▸ Problem to solve
The answer must be an exact reprint of the lines from the one with "orange triangle: (189, 106)" through the final line of the data, with no pictures included.

▸ Information shown
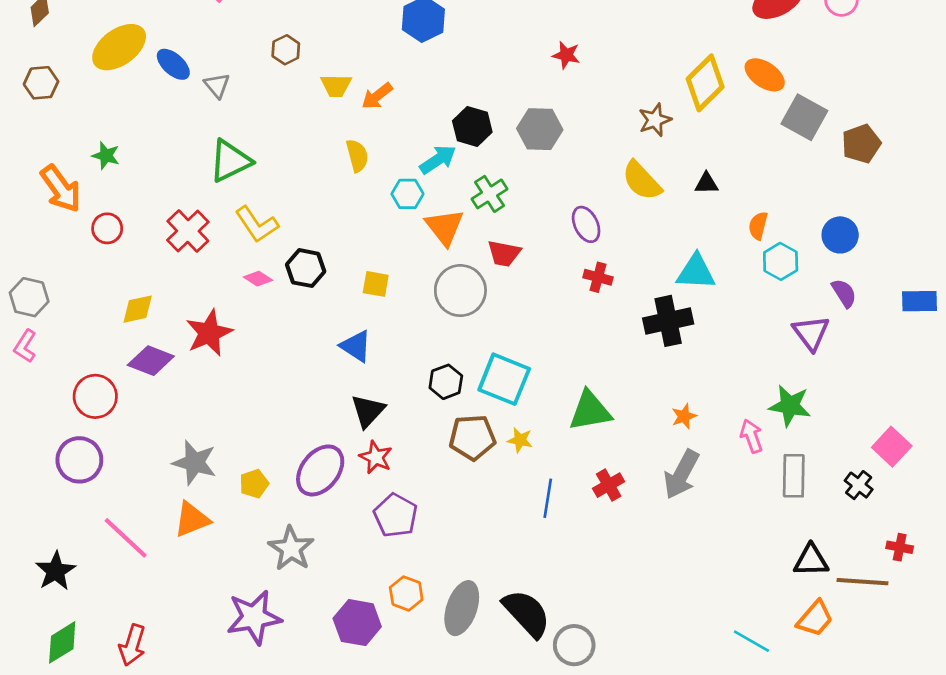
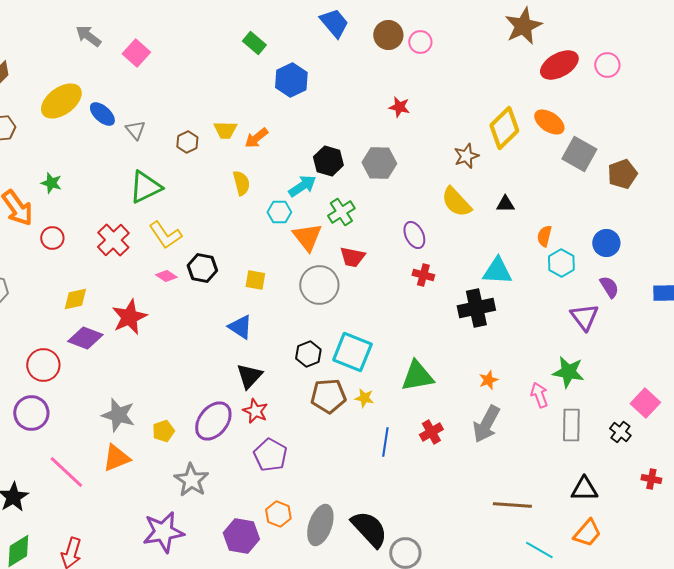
brown hexagon: (286, 50) -> (187, 142), moved
brown line: (863, 582) -> (512, 505), moved

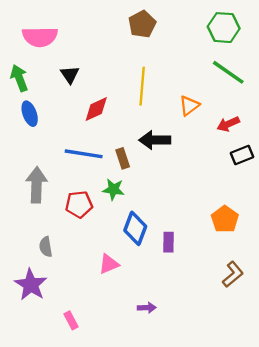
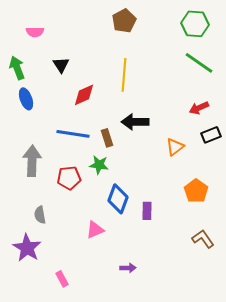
pink semicircle: (40, 37) -> (35, 32), size x0.6
orange triangle: (189, 106) -> (175, 147), moved
brown L-shape: (233, 274) -> (203, 239), turned -85

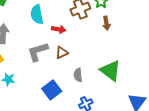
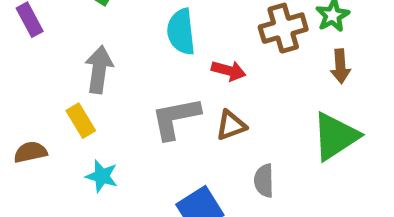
green triangle: (110, 71) -> (335, 136), moved, turned 45

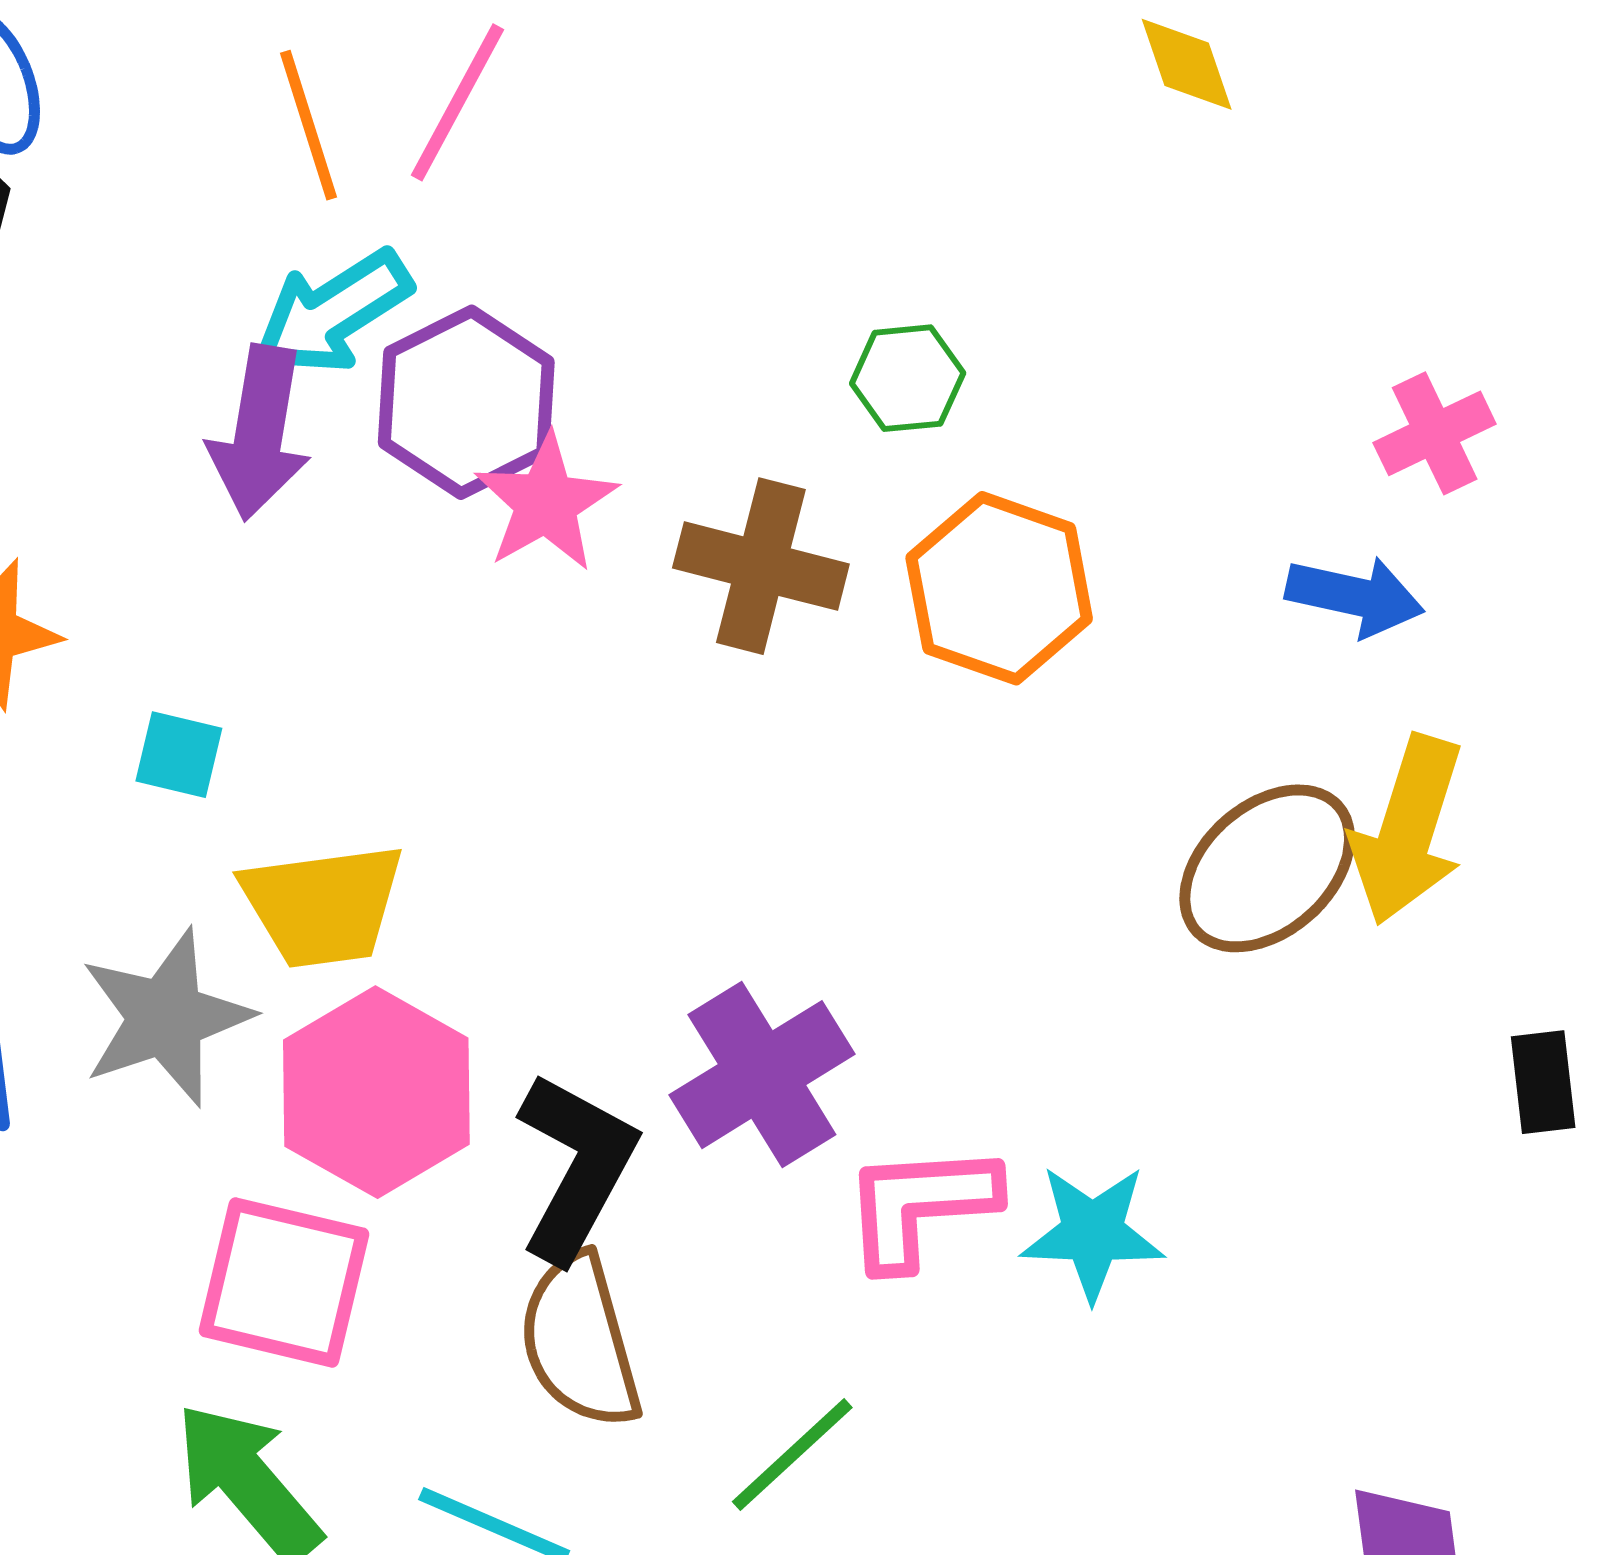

▸ Reply to the exercise
orange triangle: (189, 106) -> (175, 147), moved
brown L-shape: (233, 274) -> (203, 239), turned -85

green triangle: (110, 71) -> (335, 136), moved, turned 45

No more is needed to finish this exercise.